- TRY IT
Nothing should differ between your output and the entries below.

RECORDS FOR THE TASK: Begin

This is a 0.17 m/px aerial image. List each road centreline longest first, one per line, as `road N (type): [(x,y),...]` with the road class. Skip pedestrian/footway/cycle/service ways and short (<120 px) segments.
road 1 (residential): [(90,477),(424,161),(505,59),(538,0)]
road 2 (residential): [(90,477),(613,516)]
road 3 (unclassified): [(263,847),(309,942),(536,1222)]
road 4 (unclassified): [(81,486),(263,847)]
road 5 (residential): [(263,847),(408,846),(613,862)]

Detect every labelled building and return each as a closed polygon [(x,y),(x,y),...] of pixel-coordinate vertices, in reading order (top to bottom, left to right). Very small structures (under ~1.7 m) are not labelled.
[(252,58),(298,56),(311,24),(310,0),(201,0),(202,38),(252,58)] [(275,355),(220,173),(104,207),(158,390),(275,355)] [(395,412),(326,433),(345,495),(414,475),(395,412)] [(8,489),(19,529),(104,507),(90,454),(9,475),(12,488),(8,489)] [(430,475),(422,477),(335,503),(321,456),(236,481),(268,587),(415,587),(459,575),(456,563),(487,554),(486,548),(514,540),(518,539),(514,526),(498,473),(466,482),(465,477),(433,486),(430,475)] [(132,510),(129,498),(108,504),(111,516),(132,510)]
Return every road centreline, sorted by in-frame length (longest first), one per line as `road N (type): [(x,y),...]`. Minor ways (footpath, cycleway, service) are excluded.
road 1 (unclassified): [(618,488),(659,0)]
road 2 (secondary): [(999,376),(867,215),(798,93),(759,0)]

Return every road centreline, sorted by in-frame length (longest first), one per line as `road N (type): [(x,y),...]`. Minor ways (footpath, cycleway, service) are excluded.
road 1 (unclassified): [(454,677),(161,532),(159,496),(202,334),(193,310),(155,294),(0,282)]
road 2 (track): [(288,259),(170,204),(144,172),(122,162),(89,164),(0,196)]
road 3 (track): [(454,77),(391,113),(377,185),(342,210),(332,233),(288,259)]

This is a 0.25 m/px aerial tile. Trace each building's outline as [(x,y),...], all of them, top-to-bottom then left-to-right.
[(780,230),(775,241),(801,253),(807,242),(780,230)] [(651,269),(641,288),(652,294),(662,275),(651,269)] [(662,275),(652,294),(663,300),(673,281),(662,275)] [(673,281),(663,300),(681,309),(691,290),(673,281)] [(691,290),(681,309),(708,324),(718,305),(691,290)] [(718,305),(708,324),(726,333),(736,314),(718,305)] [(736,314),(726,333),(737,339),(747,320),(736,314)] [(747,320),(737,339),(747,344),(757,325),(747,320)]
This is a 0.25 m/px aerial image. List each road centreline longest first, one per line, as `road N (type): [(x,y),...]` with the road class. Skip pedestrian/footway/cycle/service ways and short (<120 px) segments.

RECORDS FOR THE TASK: End

- ANSWER TO THE PROBLEM
This is a 0.17 m/px aerial image. List each road centreline longest first, one per line, as `road N (type): [(x,y),...]` with the road class. Skip pedestrian/footway/cycle/service ways and short (<120 px) segments.
road 1 (residential): [(90,477),(424,161),(505,59),(538,0)]
road 2 (residential): [(90,477),(613,516)]
road 3 (unclassified): [(263,847),(309,942),(536,1222)]
road 4 (unclassified): [(81,486),(263,847)]
road 5 (residential): [(263,847),(408,846),(613,862)]

Detect every labelled building and return each as a closed polygon [(x,y),(x,y),...] of pixel-coordinate vertices, in reading order (top to bottom, left to right). Very small structures (under ~1.7 m) are not labelled.
[(252,58),(298,56),(311,24),(310,0),(201,0),(202,38),(252,58)] [(275,355),(220,173),(104,207),(158,390),(275,355)] [(395,412),(326,433),(345,495),(414,475),(395,412)] [(8,489),(19,529),(104,507),(90,454),(9,475),(12,488),(8,489)] [(430,475),(422,477),(335,503),(321,456),(236,481),(268,587),(415,587),(459,575),(456,563),(487,554),(486,548),(514,540),(518,539),(514,526),(498,473),(466,482),(465,477),(433,486),(430,475)] [(132,510),(129,498),(108,504),(111,516),(132,510)]
Return every road centreline, sorted by in-frame length (longest first), one per line as `road N (type): [(x,y),...]`. Minor ways (footpath, cycleway, service) are excluded.
road 1 (unclassified): [(618,488),(659,0)]
road 2 (secondary): [(999,376),(867,215),(798,93),(759,0)]

Return every road centreline, sorted by in-frame length (longest first), one per line as `road N (type): [(x,y),...]`. Minor ways (footpath, cycleway, service) are excluded.
road 1 (unclassified): [(454,677),(161,532),(159,496),(202,334),(193,310),(155,294),(0,282)]
road 2 (track): [(288,259),(170,204),(144,172),(122,162),(89,164),(0,196)]
road 3 (track): [(454,77),(391,113),(377,185),(342,210),(332,233),(288,259)]

This is a 0.25 m/px aerial tile. Trace each building's outline as [(x,y),...], all of them, top-to-bottom then left-to-right.
[(780,230),(775,241),(801,253),(807,242),(780,230)] [(651,269),(641,288),(652,294),(662,275),(651,269)] [(662,275),(652,294),(663,300),(673,281),(662,275)] [(673,281),(663,300),(681,309),(691,290),(673,281)] [(691,290),(681,309),(708,324),(718,305),(691,290)] [(718,305),(708,324),(726,333),(736,314),(718,305)] [(736,314),(726,333),(737,339),(747,320),(736,314)] [(747,320),(737,339),(747,344),(757,325),(747,320)]
This is a 0.25 m/px aerial image. List each road centreline longest first, one per line, as `road N (type): [(x,y),...]` with the road class. Skip pedestrian/footway/cycle/service ways and short (<120 px) segments.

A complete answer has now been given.